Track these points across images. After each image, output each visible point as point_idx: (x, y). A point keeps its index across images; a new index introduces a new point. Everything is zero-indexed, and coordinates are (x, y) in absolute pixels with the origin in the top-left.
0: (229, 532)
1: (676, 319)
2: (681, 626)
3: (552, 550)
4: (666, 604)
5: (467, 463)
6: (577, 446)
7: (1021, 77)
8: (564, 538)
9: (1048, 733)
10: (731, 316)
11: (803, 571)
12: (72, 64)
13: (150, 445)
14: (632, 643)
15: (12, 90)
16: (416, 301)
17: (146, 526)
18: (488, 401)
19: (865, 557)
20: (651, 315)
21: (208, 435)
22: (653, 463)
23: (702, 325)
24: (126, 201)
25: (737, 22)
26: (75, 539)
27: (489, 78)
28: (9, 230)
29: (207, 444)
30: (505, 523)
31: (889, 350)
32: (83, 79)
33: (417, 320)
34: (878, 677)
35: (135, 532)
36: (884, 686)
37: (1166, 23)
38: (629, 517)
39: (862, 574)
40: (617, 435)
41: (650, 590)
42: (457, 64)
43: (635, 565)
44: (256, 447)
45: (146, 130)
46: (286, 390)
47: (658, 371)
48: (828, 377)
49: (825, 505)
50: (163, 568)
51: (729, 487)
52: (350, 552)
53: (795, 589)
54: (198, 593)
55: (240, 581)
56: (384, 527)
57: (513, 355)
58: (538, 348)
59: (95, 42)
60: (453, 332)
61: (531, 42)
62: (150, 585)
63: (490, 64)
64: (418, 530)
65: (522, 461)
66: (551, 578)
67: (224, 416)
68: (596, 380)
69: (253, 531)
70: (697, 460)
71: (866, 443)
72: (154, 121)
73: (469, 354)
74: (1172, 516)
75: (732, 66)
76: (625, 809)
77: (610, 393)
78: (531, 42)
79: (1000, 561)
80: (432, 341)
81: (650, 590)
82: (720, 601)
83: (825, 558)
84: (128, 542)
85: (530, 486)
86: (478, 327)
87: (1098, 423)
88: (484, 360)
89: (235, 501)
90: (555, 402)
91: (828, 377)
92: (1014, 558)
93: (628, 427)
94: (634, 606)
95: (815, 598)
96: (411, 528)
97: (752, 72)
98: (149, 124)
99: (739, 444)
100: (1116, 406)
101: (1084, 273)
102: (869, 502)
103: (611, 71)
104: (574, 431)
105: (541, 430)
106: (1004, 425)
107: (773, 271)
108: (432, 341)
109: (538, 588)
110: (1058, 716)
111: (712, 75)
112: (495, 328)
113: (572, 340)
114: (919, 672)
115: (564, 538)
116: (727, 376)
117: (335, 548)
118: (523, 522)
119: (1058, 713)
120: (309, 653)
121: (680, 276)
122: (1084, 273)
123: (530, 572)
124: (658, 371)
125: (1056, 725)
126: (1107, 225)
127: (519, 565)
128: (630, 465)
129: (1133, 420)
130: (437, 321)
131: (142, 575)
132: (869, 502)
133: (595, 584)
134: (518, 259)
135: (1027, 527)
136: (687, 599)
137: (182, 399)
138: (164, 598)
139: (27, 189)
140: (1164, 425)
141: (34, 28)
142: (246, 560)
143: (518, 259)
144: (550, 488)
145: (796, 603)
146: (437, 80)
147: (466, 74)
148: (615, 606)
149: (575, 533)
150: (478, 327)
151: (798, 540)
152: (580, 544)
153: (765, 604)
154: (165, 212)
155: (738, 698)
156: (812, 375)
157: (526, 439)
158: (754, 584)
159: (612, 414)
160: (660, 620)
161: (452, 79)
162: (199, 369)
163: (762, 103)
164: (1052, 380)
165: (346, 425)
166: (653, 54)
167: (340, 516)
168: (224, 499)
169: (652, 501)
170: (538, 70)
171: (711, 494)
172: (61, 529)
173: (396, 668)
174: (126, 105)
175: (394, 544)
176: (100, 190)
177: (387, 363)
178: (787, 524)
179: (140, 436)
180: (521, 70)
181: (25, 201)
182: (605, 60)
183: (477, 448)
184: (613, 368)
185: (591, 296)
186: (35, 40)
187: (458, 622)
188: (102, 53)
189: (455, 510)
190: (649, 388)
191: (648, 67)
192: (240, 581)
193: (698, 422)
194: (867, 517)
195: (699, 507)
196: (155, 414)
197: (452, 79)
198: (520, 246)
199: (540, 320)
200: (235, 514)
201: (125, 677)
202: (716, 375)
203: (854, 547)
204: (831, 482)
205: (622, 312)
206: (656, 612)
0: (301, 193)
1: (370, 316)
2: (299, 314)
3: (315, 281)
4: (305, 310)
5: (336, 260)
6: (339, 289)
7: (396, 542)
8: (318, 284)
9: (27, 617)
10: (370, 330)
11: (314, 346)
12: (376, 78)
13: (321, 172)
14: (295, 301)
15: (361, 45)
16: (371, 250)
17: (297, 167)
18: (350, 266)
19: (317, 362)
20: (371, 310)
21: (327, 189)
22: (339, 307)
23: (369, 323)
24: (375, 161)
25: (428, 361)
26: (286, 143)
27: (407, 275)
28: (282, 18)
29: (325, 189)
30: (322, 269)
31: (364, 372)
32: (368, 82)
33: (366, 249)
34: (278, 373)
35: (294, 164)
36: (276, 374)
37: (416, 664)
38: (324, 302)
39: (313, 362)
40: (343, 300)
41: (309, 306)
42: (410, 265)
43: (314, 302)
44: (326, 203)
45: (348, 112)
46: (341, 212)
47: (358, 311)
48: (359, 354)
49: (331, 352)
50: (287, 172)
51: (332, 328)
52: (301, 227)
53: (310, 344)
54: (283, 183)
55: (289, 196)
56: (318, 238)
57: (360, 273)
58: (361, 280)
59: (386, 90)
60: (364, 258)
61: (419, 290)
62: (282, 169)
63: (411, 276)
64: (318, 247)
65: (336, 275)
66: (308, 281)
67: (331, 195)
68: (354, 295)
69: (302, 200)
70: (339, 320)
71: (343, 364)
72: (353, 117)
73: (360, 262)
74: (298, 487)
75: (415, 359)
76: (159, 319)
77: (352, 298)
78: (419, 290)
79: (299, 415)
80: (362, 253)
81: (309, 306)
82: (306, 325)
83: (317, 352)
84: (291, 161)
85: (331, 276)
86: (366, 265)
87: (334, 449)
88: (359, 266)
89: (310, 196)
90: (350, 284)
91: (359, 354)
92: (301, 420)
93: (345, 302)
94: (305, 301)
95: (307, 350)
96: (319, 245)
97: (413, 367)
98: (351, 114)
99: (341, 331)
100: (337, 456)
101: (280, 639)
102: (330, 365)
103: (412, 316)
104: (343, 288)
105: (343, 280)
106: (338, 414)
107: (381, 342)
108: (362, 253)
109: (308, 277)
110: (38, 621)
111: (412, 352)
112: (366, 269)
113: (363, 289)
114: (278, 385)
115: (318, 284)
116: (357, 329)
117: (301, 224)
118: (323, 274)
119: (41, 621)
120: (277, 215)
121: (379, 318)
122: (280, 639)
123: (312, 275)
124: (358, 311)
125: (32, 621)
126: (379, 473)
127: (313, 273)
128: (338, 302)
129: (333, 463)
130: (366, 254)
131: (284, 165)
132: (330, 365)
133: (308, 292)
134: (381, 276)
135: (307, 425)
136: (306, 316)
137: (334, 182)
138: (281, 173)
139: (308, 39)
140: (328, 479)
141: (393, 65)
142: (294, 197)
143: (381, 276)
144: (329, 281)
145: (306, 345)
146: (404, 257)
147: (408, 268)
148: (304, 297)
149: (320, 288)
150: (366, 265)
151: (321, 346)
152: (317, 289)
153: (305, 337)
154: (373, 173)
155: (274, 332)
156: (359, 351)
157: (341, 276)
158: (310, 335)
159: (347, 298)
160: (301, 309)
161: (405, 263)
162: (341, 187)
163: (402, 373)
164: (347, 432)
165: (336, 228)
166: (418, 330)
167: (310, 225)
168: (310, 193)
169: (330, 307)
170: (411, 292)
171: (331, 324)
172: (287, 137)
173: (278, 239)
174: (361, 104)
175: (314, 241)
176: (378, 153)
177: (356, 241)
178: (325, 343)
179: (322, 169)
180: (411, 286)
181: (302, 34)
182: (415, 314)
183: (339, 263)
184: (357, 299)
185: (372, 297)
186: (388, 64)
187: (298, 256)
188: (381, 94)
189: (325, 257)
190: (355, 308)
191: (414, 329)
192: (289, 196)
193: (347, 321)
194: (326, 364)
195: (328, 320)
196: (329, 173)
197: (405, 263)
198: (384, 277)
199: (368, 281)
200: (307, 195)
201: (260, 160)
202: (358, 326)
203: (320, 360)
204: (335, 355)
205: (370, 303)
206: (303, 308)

## PROBLEM
Please return the listing above word for word, starting with its first line and going on through the line containing "5: (467, 463)", with both of those lines included.

## COMPLETE RESPONSE
Track these points across images. After each image, output each visible point as point_idx: (x, y). A point keeps its index across images; a new index introduces a new point. Everything is zero-indexed, and coordinates are (x, y) in absolute pixels with the origin in the top-left.
0: (229, 532)
1: (676, 319)
2: (681, 626)
3: (552, 550)
4: (666, 604)
5: (467, 463)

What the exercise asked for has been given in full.